··· GIVEN ENTRIES

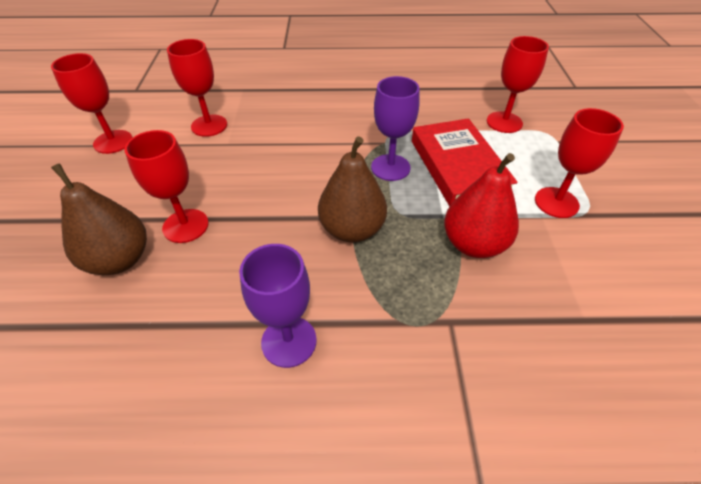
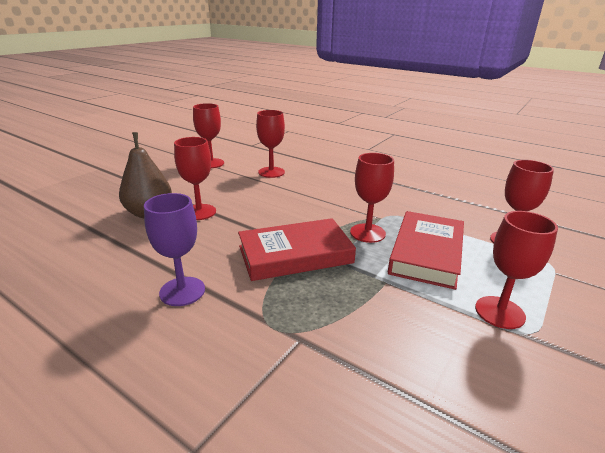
camera: 35 degrees right, 20 degrees down
(352, 229) = (295, 255): brown pear -> red book
(390, 167) = (367, 233): purple goblet -> red goblet
(473, 244) = (380, 303): red pear -> none

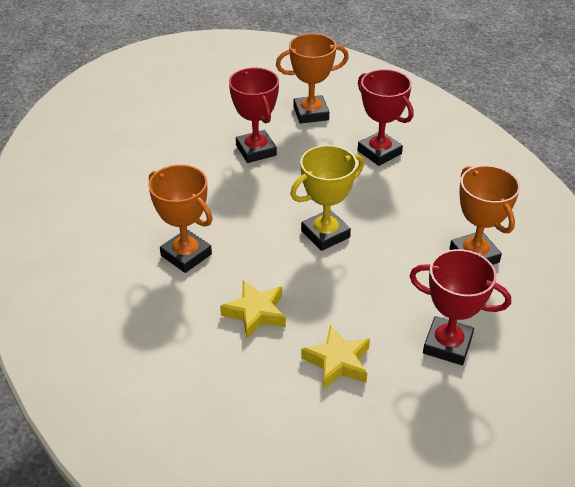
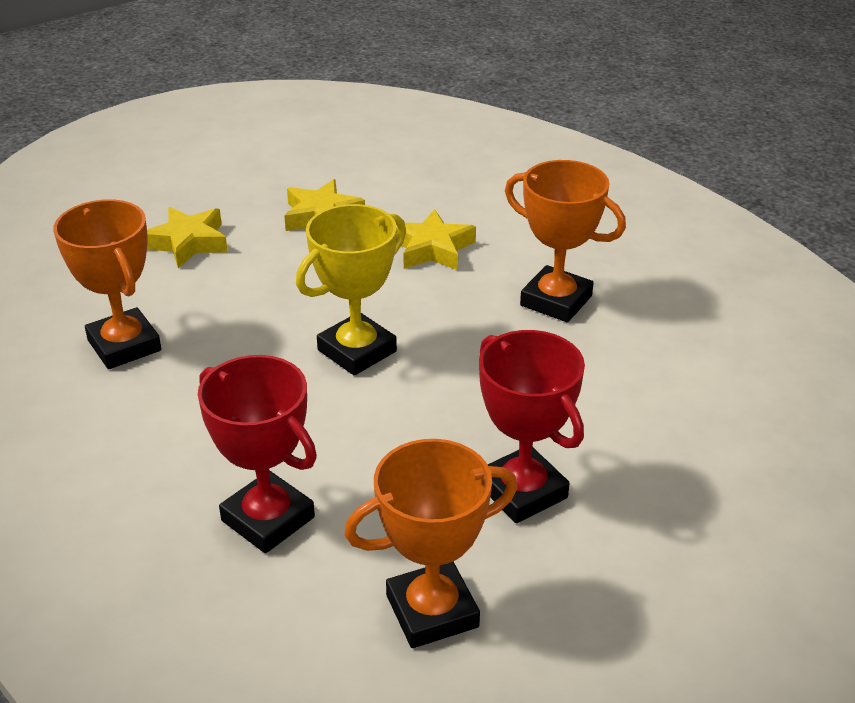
camera: 170 degrees right, 5 degrees down
(447, 345) = (188, 243): red trophy -> yellow star

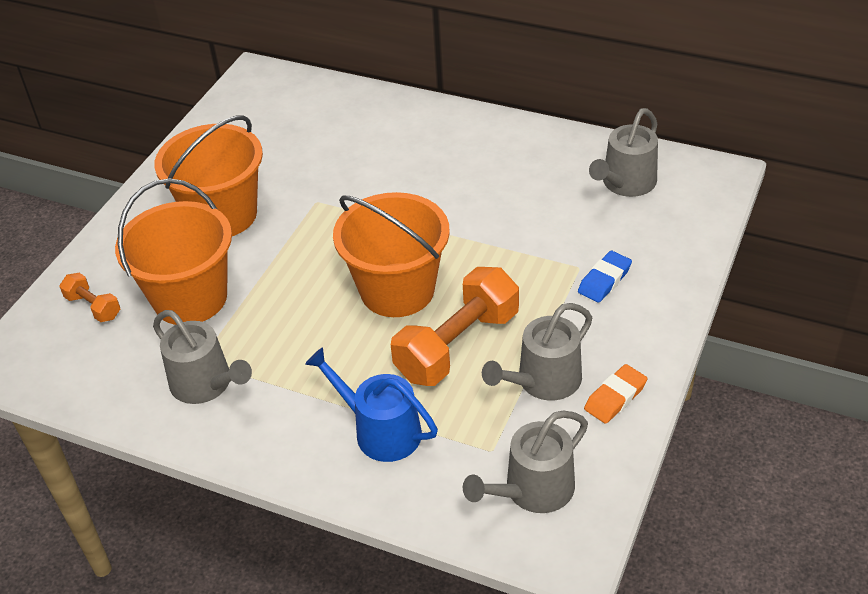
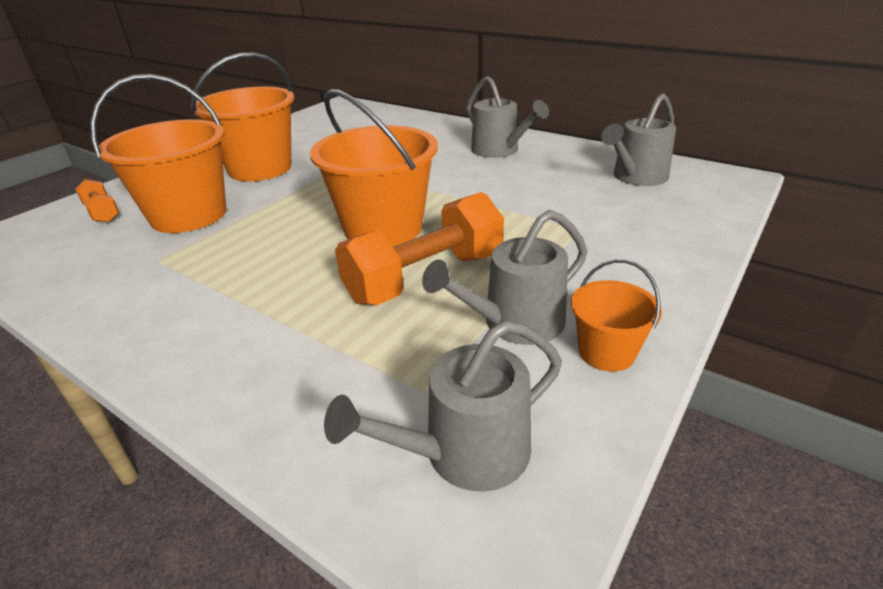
camera: 10 degrees right, 10 degrees down
(205, 384) = (145, 279): grey watering can -> grey watering can (499, 150)
(381, 431) = (297, 348): blue watering can -> none
(604, 280) = (606, 242): blue eraser -> none
(615, 397) = (606, 352): orange eraser -> orange bucket

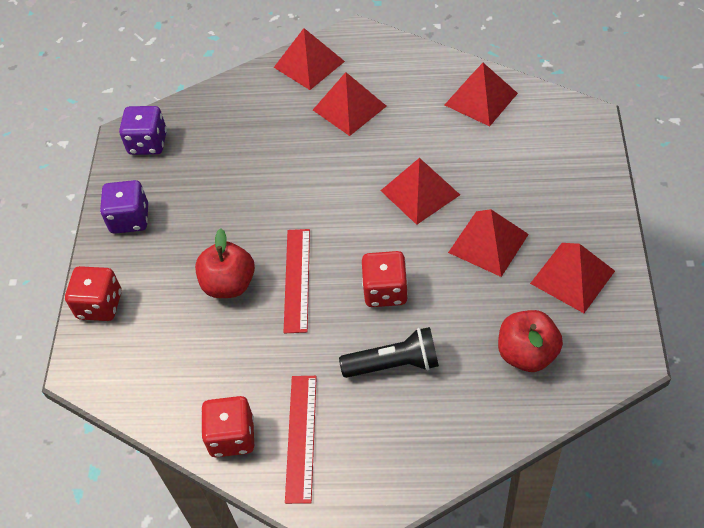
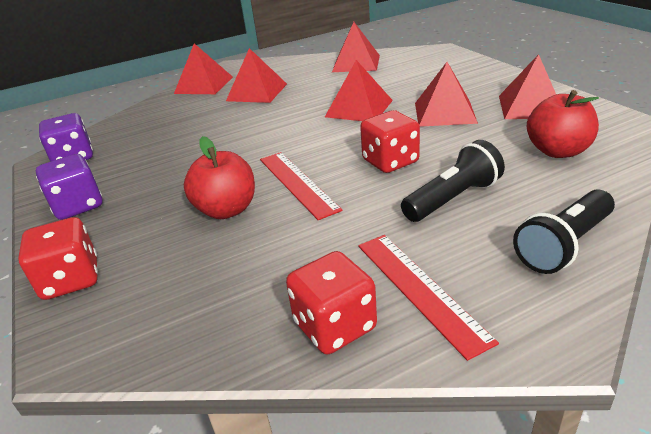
camera: 30 degrees left, 20 degrees down
(424, 453) = (563, 245): none -> black flashlight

······

• **PROBLEM REQUIREMENTS**: Pull out all lines containing the word "eraser" from the entries above.

• **ANSWER TO THE EXERCISE**:
(604, 280) = (606, 242): blue eraser -> none
(615, 397) = (606, 352): orange eraser -> orange bucket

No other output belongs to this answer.